[Work required] Collect every line in the records below that contains the word "pink".

────────────────

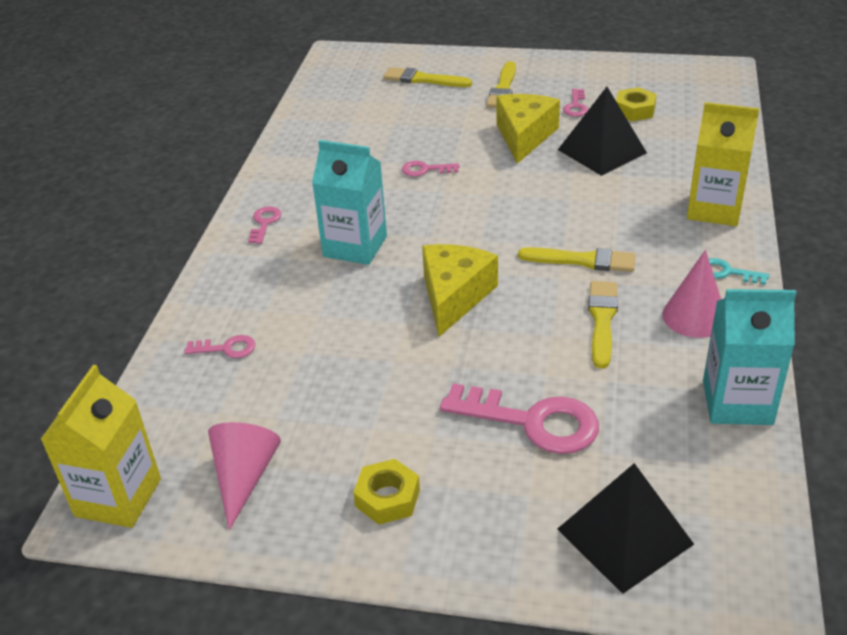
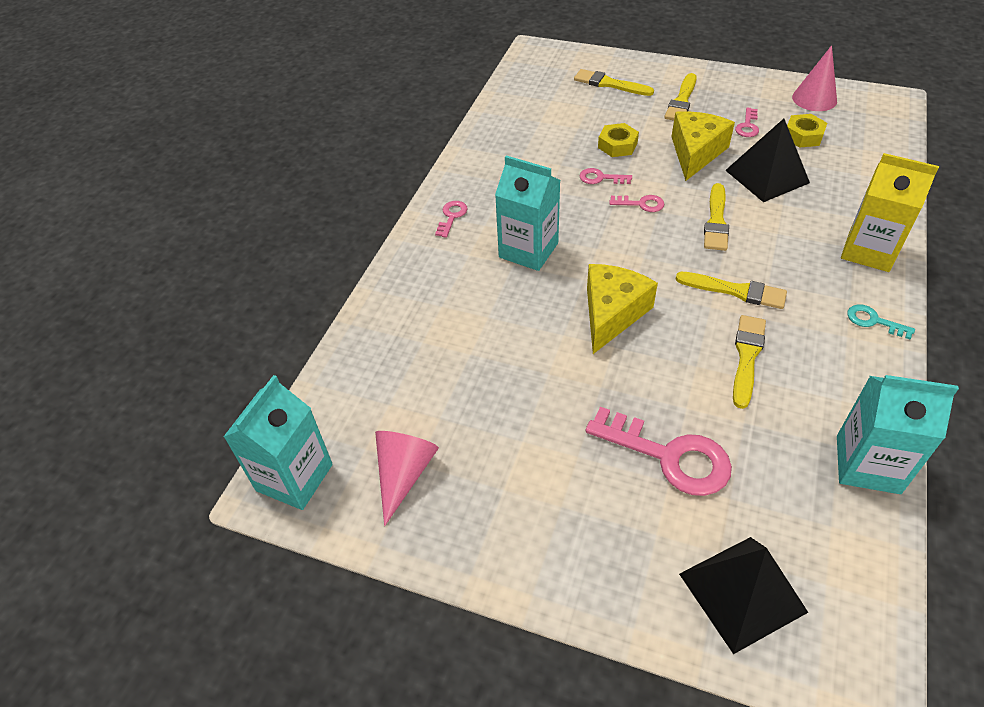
camera: 10 degrees right, 10 degrees up
yellow carton [40,365,161,528] -> turquoise carton [224,375,333,510]
pink key [184,335,256,358] -> pink key moved to [609,195,664,212]
yellow nut [353,459,420,525] -> yellow nut moved to [598,123,639,157]
pink cone [662,250,721,338] -> pink cone moved to [792,45,837,111]
none -> yellow brush [704,183,729,251]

────────────────

[The completed task]
pink key [184,335,256,358] -> pink key moved to [609,195,664,212]
pink cone [662,250,721,338] -> pink cone moved to [792,45,837,111]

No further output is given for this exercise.